§ Entries supplied:
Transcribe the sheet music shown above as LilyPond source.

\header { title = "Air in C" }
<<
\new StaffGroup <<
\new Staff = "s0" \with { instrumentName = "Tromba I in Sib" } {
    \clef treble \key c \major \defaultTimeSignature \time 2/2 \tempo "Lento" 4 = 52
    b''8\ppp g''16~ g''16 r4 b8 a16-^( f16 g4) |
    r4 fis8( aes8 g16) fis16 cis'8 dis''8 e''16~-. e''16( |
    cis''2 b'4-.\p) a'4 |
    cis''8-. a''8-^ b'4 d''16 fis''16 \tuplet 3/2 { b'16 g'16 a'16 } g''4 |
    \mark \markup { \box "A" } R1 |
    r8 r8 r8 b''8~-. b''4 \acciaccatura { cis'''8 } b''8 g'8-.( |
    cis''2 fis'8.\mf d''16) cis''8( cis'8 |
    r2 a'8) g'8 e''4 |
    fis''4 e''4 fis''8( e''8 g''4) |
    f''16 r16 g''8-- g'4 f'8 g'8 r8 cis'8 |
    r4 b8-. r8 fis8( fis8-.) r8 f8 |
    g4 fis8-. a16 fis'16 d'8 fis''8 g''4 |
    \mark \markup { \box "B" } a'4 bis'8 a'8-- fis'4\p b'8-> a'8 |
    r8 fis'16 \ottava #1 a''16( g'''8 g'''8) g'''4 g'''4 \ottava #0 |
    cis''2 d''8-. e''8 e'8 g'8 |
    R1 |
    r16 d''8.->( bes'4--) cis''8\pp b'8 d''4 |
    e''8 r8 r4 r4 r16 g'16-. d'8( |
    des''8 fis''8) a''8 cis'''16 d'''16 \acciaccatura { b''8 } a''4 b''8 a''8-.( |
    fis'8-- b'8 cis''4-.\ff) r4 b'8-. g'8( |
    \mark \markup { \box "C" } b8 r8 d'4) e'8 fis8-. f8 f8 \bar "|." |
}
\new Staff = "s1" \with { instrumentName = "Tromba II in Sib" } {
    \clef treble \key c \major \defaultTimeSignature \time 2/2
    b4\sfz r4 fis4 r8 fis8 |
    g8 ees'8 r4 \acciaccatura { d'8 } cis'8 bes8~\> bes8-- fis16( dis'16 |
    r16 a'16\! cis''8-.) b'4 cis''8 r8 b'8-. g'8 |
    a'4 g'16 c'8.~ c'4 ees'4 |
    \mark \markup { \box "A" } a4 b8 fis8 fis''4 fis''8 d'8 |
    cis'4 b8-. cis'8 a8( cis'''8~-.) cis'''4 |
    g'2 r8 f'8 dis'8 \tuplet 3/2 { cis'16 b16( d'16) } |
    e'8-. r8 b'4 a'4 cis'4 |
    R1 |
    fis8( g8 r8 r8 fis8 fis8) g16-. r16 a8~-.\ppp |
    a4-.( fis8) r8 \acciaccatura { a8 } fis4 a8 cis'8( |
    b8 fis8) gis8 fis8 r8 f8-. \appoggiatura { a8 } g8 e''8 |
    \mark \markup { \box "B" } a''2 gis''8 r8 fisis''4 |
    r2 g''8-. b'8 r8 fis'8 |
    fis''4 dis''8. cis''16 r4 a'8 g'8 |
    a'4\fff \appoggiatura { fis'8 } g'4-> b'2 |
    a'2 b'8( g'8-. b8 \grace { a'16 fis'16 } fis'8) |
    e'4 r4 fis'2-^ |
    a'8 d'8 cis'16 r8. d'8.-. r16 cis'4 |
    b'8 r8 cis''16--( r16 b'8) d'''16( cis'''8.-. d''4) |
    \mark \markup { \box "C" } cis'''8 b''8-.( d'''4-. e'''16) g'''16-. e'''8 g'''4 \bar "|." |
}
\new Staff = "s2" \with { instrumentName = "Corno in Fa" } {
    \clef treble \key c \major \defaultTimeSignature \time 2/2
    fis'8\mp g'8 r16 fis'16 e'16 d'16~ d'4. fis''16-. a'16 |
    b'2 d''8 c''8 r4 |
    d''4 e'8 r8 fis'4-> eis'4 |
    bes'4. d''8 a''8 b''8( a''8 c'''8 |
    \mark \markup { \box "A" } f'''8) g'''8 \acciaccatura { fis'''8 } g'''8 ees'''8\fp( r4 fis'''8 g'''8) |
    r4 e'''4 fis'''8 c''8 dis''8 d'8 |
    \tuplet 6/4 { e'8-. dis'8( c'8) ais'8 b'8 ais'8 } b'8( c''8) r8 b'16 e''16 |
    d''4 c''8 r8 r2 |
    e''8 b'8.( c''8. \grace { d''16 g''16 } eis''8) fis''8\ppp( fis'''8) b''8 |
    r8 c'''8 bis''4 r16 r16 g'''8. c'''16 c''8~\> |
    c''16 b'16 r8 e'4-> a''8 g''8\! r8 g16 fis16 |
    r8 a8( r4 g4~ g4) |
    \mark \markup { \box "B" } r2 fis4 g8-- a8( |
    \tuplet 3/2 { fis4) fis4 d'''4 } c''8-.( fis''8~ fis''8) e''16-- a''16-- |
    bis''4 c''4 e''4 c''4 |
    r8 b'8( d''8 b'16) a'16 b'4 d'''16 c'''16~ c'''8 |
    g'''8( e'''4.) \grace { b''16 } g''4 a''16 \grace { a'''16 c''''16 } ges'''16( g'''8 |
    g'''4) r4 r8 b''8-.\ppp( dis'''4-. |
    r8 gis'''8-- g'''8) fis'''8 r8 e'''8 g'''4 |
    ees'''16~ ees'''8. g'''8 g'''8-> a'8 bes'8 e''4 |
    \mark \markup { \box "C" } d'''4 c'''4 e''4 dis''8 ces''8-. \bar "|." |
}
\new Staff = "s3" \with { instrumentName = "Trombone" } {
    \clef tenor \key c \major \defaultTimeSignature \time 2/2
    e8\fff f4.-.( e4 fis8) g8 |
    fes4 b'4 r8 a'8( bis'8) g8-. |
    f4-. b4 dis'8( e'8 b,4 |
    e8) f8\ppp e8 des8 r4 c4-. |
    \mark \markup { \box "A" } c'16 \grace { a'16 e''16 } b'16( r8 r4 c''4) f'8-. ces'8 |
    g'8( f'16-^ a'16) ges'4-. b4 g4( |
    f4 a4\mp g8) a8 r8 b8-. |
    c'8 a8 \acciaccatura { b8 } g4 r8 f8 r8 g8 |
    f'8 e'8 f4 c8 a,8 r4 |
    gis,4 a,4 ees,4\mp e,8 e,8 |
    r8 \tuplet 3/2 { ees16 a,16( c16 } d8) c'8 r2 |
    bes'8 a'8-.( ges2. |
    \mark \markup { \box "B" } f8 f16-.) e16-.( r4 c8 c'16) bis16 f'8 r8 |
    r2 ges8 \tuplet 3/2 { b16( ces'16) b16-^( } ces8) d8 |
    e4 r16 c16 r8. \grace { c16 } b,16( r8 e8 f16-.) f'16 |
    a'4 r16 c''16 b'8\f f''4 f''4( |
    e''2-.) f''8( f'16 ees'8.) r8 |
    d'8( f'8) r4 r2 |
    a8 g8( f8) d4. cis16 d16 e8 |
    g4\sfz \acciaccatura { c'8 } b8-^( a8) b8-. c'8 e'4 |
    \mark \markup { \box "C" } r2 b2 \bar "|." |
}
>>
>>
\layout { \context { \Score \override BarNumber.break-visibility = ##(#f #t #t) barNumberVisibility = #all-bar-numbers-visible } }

§ What the task asks: Show every line of the entries above that contains the string "clef".

§ Solution to this exercise:
    \clef treble \key c \major \defaultTimeSignature \time 2/2 \tempo "Lento" 4 = 52
    \clef treble \key c \major \defaultTimeSignature \time 2/2
    \clef treble \key c \major \defaultTimeSignature \time 2/2
    \clef tenor \key c \major \defaultTimeSignature \time 2/2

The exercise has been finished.